Problem statement -> Render the lines of the listing between the one holding "object is located at coordinates (772, 313)." and the one holding "pyautogui.click(x=353, y=364)", inclusive, as a numbered list with blank lines omitted.

Records provided ->
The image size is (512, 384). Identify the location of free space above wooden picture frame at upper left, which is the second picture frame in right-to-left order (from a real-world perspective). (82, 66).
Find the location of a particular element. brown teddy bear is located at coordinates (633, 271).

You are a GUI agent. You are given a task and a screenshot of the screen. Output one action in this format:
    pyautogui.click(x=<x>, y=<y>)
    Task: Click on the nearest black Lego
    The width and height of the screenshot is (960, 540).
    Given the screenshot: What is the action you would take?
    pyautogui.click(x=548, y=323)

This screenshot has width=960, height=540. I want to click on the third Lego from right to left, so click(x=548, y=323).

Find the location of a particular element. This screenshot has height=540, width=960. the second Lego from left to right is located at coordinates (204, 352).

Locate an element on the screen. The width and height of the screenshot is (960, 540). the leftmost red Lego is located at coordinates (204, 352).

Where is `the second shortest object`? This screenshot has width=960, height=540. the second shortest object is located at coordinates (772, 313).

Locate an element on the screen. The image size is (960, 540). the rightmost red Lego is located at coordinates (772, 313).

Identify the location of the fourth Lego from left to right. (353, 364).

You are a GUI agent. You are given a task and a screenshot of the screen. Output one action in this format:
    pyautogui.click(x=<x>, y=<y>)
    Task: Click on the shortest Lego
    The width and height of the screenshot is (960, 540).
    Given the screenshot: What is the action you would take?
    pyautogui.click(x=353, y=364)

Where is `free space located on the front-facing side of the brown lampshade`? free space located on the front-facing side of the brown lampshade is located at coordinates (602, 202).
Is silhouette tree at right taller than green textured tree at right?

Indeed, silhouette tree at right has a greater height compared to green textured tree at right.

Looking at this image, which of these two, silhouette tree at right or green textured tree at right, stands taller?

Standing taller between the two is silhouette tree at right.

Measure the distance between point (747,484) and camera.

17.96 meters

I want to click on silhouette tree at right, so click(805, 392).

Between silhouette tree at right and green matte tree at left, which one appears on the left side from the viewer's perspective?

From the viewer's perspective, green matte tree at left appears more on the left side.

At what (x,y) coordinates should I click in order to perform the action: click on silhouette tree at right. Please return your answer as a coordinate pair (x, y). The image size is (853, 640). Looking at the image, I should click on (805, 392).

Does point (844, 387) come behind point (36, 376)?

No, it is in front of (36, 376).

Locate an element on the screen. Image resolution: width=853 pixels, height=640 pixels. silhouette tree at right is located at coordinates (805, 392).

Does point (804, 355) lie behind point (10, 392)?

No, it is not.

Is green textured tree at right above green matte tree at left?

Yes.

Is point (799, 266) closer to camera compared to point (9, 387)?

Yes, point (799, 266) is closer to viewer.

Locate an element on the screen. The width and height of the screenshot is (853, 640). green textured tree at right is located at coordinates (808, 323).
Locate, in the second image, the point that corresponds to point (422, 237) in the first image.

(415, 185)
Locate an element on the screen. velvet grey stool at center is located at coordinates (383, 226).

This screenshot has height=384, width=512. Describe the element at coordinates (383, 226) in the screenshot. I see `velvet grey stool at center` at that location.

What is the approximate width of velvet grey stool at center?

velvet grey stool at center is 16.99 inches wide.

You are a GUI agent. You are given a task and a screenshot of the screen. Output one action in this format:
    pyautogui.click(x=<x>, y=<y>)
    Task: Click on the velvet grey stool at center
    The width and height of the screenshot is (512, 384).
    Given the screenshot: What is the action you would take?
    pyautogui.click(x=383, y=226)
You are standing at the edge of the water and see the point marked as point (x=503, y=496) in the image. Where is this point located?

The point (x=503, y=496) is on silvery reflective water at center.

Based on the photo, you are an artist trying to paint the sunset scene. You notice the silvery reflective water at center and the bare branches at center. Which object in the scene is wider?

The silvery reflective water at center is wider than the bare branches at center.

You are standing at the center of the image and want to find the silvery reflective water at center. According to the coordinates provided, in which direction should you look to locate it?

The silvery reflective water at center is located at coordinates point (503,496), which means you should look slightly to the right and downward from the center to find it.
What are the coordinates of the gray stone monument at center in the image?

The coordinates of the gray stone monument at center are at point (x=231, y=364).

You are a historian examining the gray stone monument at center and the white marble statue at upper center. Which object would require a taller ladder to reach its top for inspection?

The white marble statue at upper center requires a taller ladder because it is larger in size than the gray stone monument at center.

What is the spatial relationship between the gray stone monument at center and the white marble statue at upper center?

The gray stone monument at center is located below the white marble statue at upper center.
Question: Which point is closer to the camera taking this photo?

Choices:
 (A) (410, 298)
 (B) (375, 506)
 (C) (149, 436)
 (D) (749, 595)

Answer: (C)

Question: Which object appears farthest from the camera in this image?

Your response ->
1. Where is `the second shortest object`? This screenshot has width=960, height=540. the second shortest object is located at coordinates (772, 313).
2. Locate an element on the screen. The image size is (960, 540). the rightmost red Lego is located at coordinates (772, 313).
3. Identify the location of the fourth Lego from left to right. (353, 364).
4. You are a GUI agent. You are given a task and a screenshot of the screen. Output one action in this format:
5.     pyautogui.click(x=<x>, y=<y>)
6.     Task: Click on the shortest Lego
7.     The width and height of the screenshot is (960, 540).
8.     Given the screenshot: What is the action you would take?
9.     pyautogui.click(x=353, y=364)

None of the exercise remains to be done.